Description of the task:
Your copy must start with the line containing "ENC3 pin VCC: 3V3 -> GND" and end with the last line of the entries, matching them exactly and leaving out every picture.

Records provided:
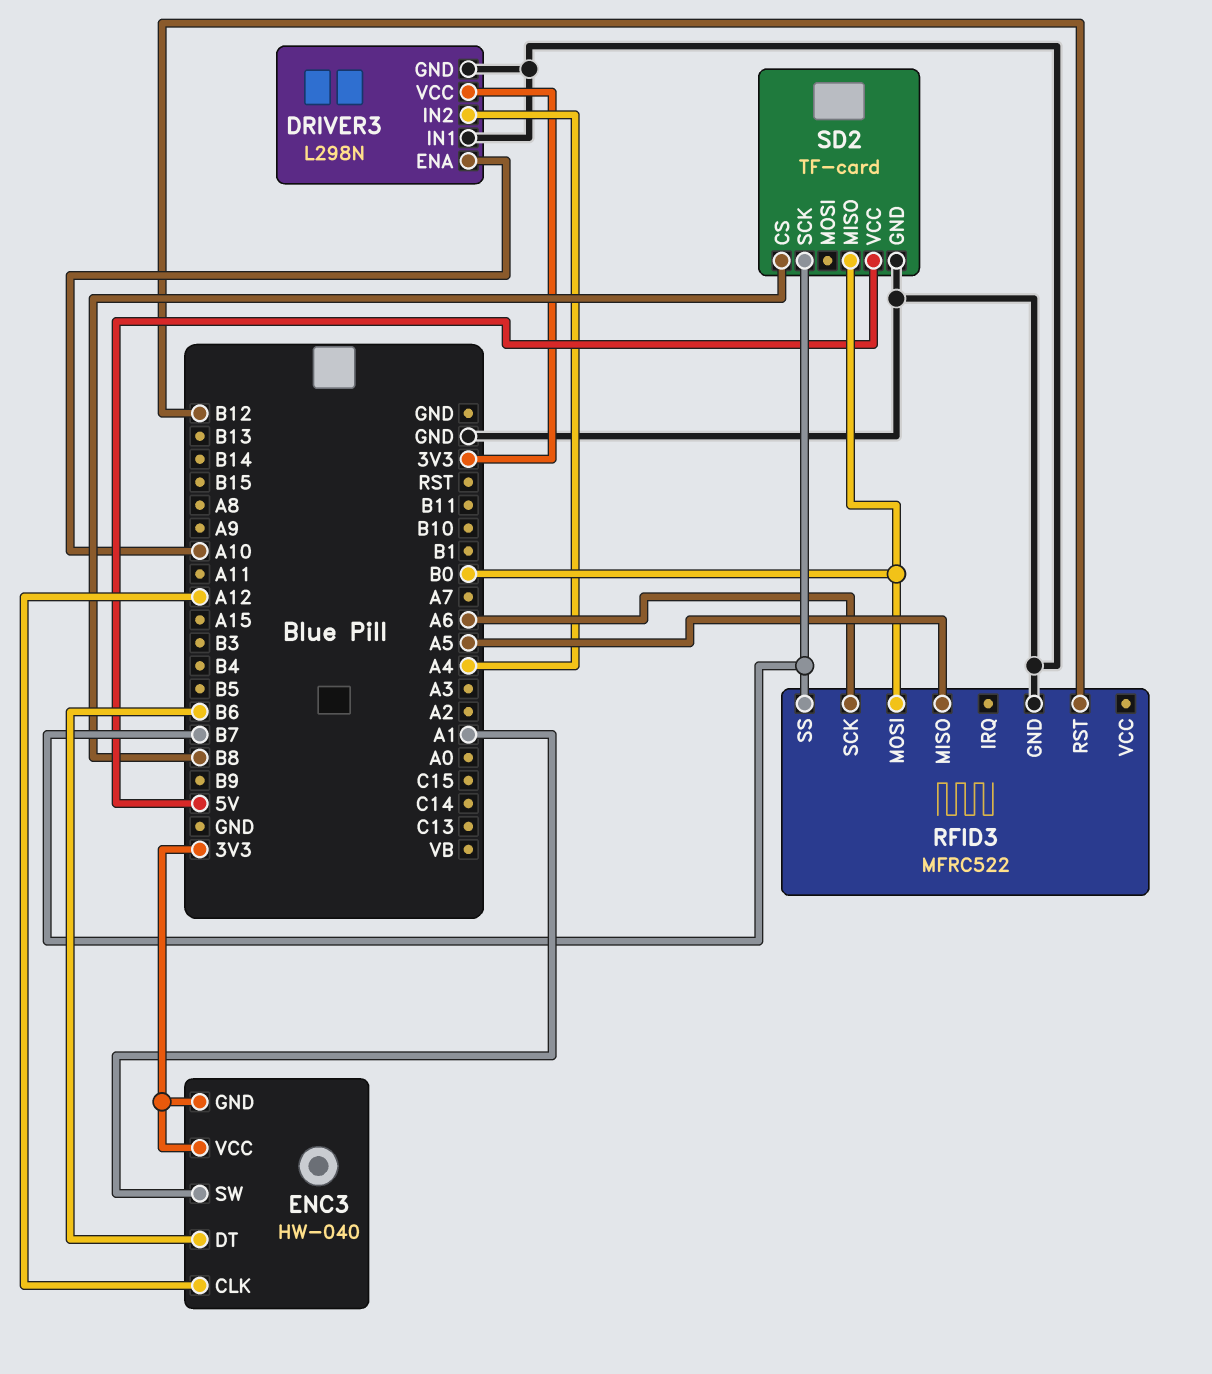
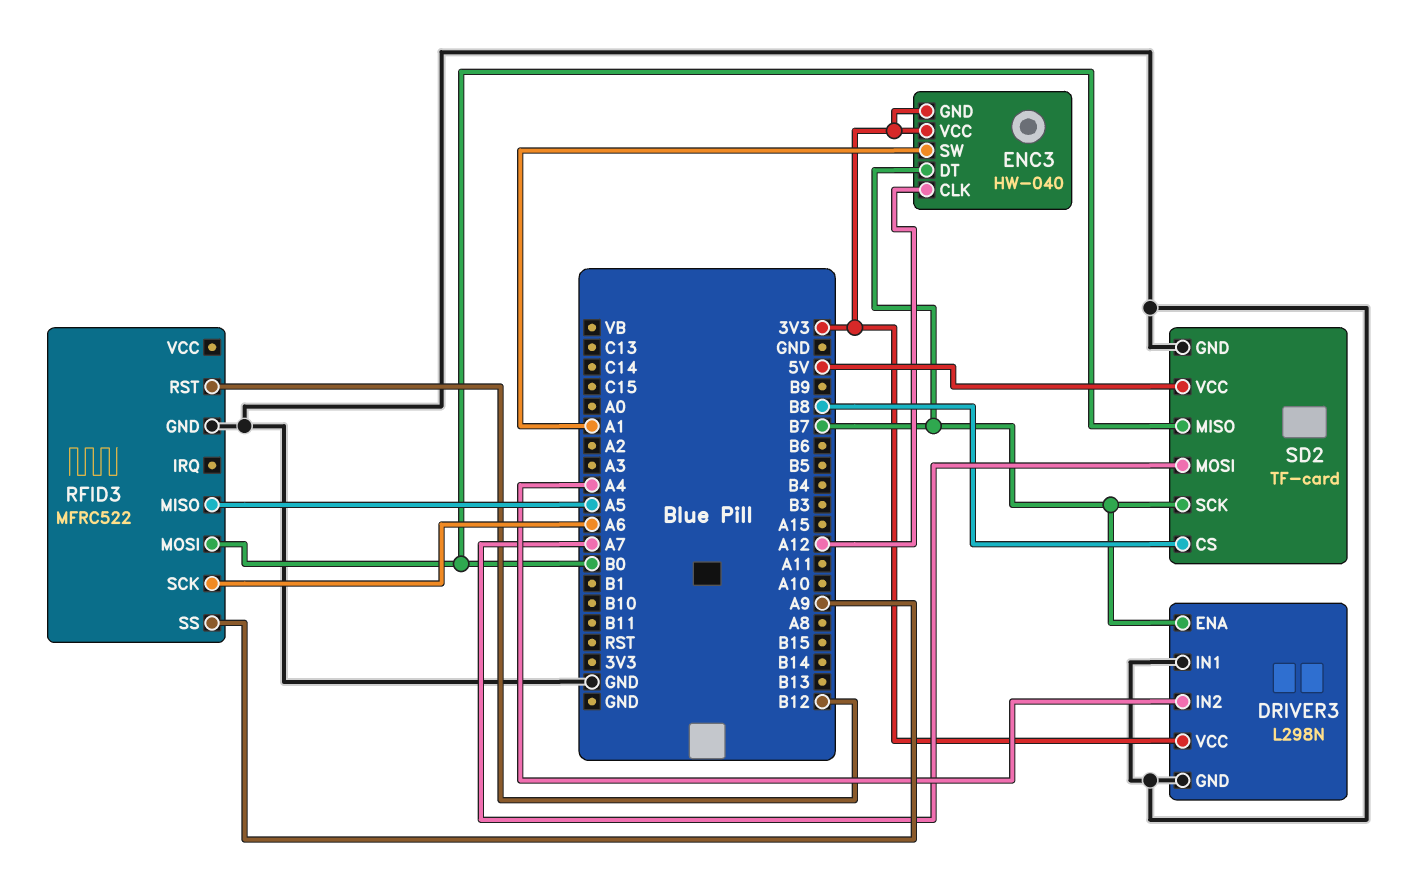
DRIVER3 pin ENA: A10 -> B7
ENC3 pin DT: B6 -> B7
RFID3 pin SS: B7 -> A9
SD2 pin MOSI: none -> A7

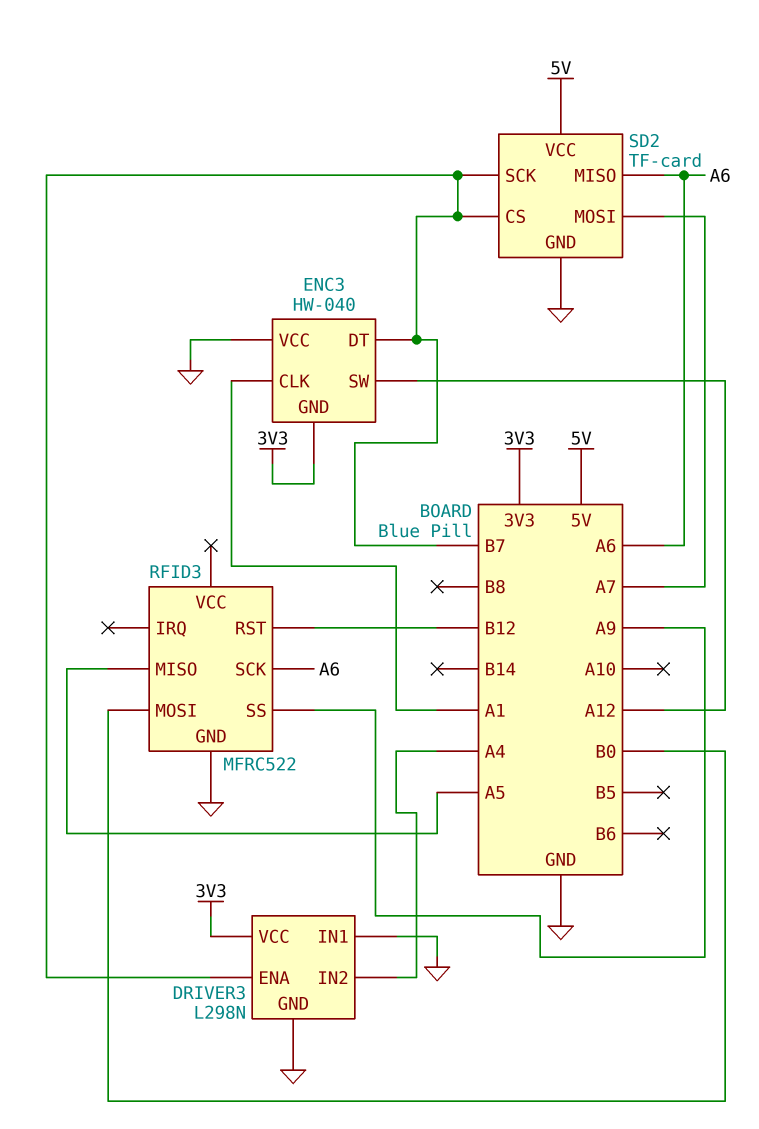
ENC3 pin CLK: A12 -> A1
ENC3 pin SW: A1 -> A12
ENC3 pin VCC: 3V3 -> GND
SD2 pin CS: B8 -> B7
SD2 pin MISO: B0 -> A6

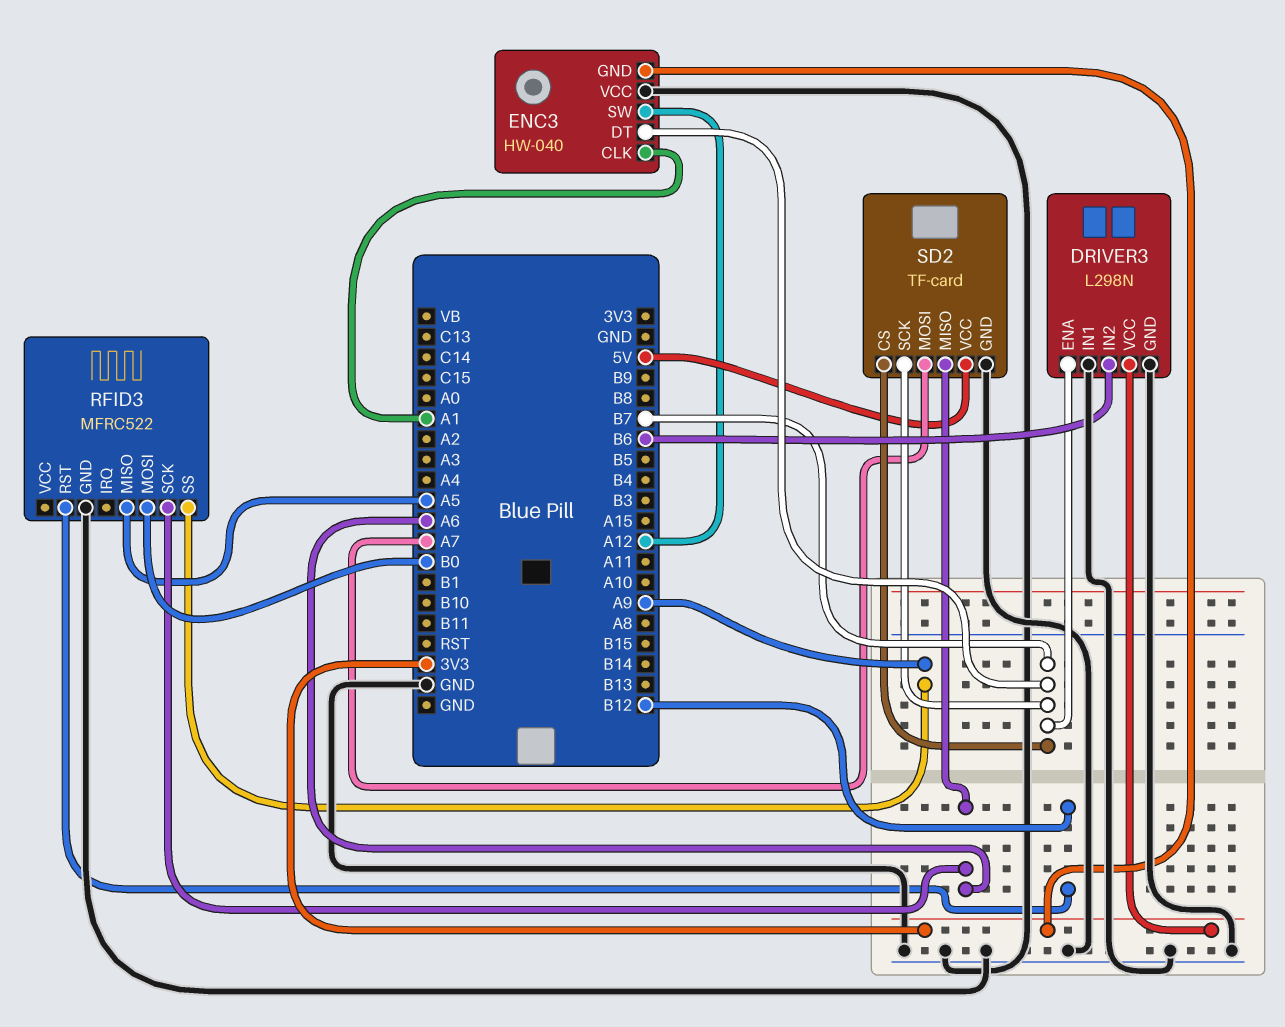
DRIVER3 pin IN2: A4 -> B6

Task response:
ENC3 pin VCC: 3V3 -> GND
SD2 pin CS: B8 -> B7
SD2 pin MISO: B0 -> A6

DRIVER3 pin IN2: A4 -> B6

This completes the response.